Brief> Since only part of the material below is wanted, output exactly the lines from the one with "(304, 281) = (472, 371): orange" up to and including the one with "(501, 253) = (735, 450): none".

Extracted entries>
┏━━

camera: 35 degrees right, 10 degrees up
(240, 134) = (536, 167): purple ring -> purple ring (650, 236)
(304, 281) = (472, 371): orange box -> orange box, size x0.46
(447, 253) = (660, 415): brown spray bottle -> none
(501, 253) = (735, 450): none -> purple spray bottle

┗━━
┏━━

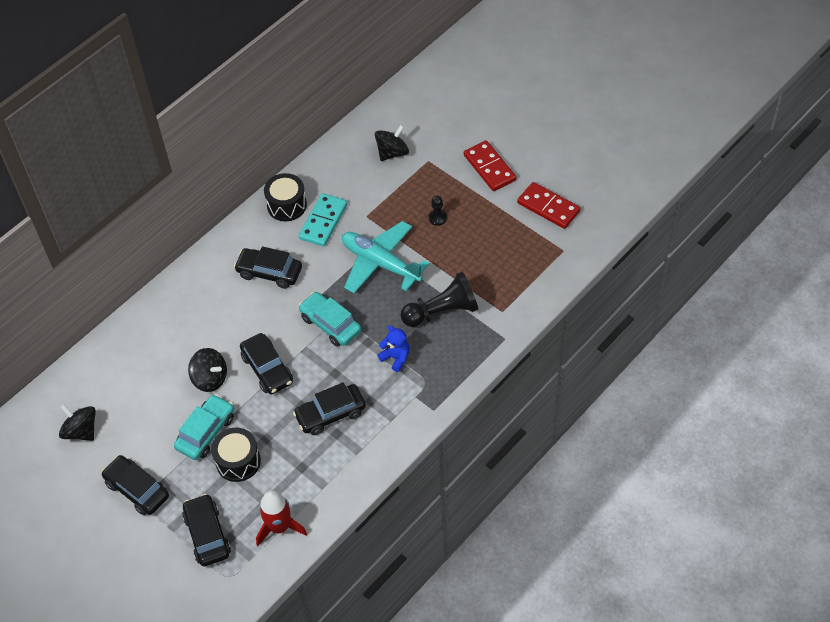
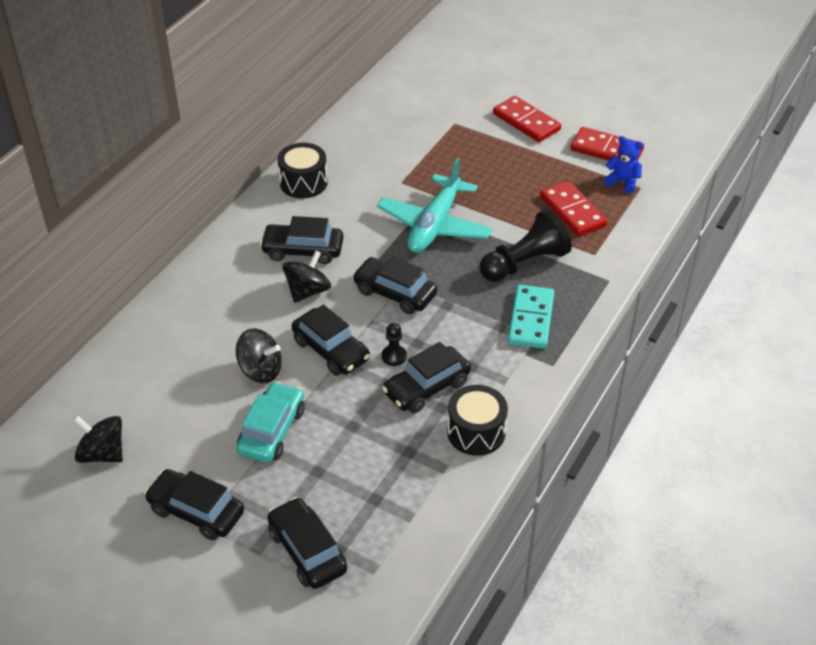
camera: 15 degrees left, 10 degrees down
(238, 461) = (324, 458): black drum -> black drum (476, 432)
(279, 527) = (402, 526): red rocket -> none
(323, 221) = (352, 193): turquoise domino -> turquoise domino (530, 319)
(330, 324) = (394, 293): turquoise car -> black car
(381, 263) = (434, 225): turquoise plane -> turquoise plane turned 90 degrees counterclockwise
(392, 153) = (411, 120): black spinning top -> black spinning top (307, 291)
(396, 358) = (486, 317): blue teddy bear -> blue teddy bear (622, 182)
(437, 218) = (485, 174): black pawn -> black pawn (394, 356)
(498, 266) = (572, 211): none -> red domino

┗━━
┏━━

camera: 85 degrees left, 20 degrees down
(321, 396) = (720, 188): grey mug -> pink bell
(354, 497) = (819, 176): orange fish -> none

┗━━

Answer area>
(304, 281) = (472, 371): orange box -> orange box, size x0.46
(447, 253) = (660, 415): brown spray bottle -> none
(501, 253) = (735, 450): none -> purple spray bottle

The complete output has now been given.